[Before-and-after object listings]
━━━━━━━━━━━━━━━━

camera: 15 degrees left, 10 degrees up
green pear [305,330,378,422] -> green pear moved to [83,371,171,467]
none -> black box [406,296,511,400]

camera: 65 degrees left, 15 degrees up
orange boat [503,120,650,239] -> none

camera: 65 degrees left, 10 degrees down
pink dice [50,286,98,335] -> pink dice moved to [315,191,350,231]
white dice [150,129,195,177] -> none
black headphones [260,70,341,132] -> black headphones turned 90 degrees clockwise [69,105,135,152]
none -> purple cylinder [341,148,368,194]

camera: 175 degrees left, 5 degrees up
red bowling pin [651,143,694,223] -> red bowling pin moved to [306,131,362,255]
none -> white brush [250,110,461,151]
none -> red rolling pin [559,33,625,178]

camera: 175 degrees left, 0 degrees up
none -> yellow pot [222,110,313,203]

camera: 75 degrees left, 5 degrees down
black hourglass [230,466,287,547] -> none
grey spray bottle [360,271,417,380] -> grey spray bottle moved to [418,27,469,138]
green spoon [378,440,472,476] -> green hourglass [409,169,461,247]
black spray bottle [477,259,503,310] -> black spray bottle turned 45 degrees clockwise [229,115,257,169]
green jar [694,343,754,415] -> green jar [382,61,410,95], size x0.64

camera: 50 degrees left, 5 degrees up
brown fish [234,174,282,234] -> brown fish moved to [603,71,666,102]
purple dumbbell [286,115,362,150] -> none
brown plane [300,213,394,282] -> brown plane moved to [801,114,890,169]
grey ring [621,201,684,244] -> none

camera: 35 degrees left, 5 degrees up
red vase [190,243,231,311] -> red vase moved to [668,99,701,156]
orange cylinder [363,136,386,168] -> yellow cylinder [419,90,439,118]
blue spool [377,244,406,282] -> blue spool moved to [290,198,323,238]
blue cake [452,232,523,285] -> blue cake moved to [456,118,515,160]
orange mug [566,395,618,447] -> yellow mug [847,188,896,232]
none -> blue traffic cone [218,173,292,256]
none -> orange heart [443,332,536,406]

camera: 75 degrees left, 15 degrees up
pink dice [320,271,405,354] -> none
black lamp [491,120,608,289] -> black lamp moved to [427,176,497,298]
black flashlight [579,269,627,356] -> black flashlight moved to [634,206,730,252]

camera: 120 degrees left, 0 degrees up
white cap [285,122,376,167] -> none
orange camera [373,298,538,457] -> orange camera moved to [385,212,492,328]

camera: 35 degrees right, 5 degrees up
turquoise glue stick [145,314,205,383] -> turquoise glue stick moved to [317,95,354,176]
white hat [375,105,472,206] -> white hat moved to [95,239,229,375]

━━━━━━━━━━━━━━━━

→ TASK BRIEF:
Your response must consist of all the records, retyped exactly.

→ RESULT:
camera: 15 degrees left, 10 degrees up
green pear [305,330,378,422] -> green pear moved to [83,371,171,467]
none -> black box [406,296,511,400]

camera: 65 degrees left, 15 degrees up
orange boat [503,120,650,239] -> none

camera: 65 degrees left, 10 degrees down
pink dice [50,286,98,335] -> pink dice moved to [315,191,350,231]
white dice [150,129,195,177] -> none
black headphones [260,70,341,132] -> black headphones turned 90 degrees clockwise [69,105,135,152]
none -> purple cylinder [341,148,368,194]

camera: 175 degrees left, 5 degrees up
red bowling pin [651,143,694,223] -> red bowling pin moved to [306,131,362,255]
none -> white brush [250,110,461,151]
none -> red rolling pin [559,33,625,178]

camera: 175 degrees left, 0 degrees up
none -> yellow pot [222,110,313,203]

camera: 75 degrees left, 5 degrees down
black hourglass [230,466,287,547] -> none
grey spray bottle [360,271,417,380] -> grey spray bottle moved to [418,27,469,138]
green spoon [378,440,472,476] -> green hourglass [409,169,461,247]
black spray bottle [477,259,503,310] -> black spray bottle turned 45 degrees clockwise [229,115,257,169]
green jar [694,343,754,415] -> green jar [382,61,410,95], size x0.64

camera: 50 degrees left, 5 degrees up
brown fish [234,174,282,234] -> brown fish moved to [603,71,666,102]
purple dumbbell [286,115,362,150] -> none
brown plane [300,213,394,282] -> brown plane moved to [801,114,890,169]
grey ring [621,201,684,244] -> none

camera: 35 degrees left, 5 degrees up
red vase [190,243,231,311] -> red vase moved to [668,99,701,156]
orange cylinder [363,136,386,168] -> yellow cylinder [419,90,439,118]
blue spool [377,244,406,282] -> blue spool moved to [290,198,323,238]
blue cake [452,232,523,285] -> blue cake moved to [456,118,515,160]
orange mug [566,395,618,447] -> yellow mug [847,188,896,232]
none -> blue traffic cone [218,173,292,256]
none -> orange heart [443,332,536,406]

camera: 75 degrees left, 15 degrees up
pink dice [320,271,405,354] -> none
black lamp [491,120,608,289] -> black lamp moved to [427,176,497,298]
black flashlight [579,269,627,356] -> black flashlight moved to [634,206,730,252]

camera: 120 degrees left, 0 degrees up
white cap [285,122,376,167] -> none
orange camera [373,298,538,457] -> orange camera moved to [385,212,492,328]

camera: 35 degrees right, 5 degrees up
turquoise glue stick [145,314,205,383] -> turquoise glue stick moved to [317,95,354,176]
white hat [375,105,472,206] -> white hat moved to [95,239,229,375]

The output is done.